• AIM OF THE EXERCISE: From the data that follows, copy every line with the string "purple".

Records from a collection:
◆ ◆ ◆ ◆ ◆
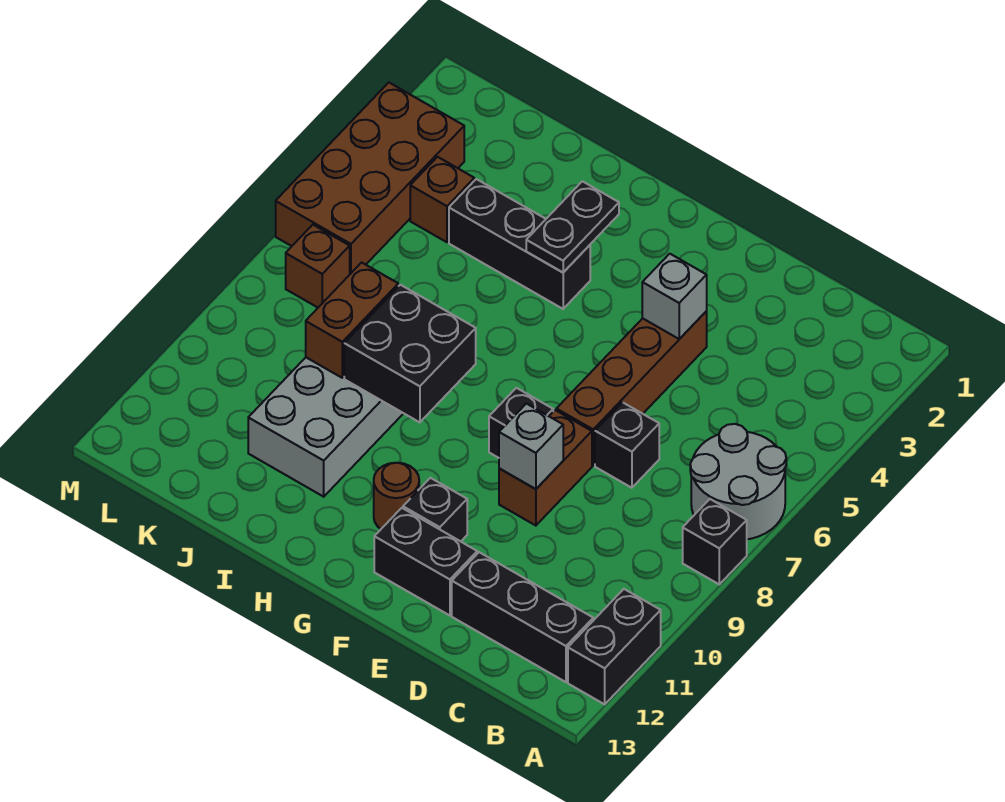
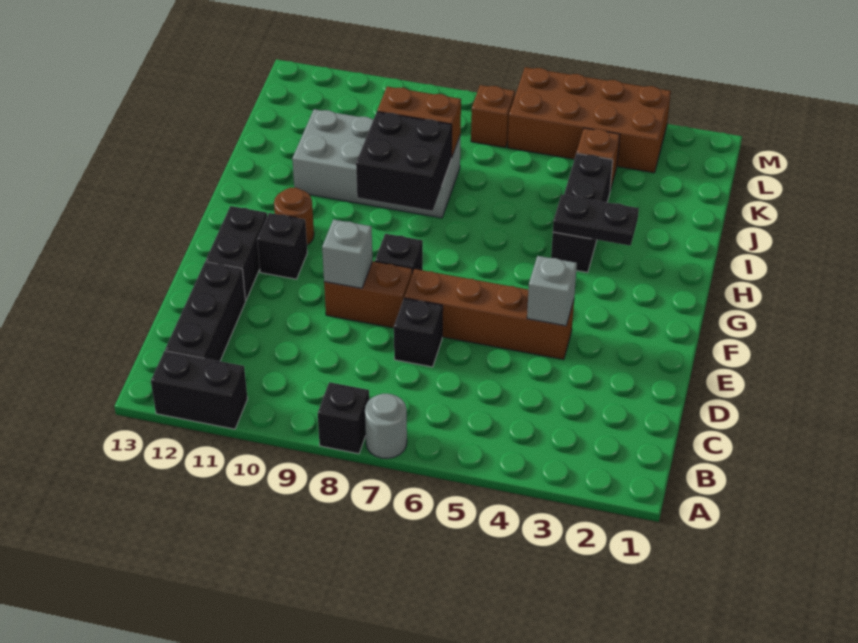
grey round brick A6:B7 level 1 -> grey round brick A7 level 1

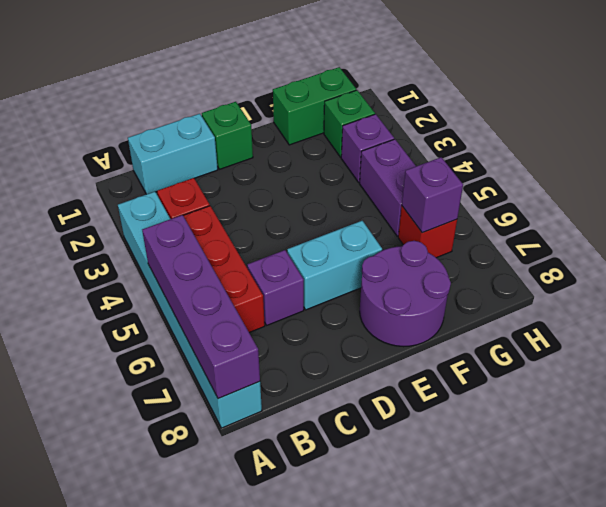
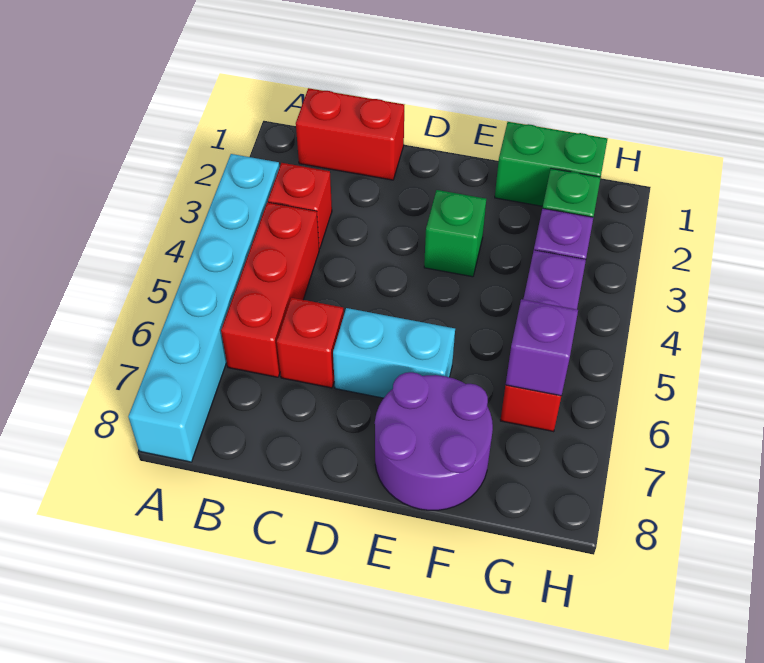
purple brick A5:A8 level 2 -> none
cyan brick B1:C1 level 1 -> red brick B1:C1 level 1
purple brick C6 level 1 -> red brick C6 level 1
green brick D1 level 1 -> green brick E3 level 1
◆ ◆ ◆ ◆ ◆
• EXERCISE RESPONSE:
purple brick A5:A8 level 2 -> none
purple brick C6 level 1 -> red brick C6 level 1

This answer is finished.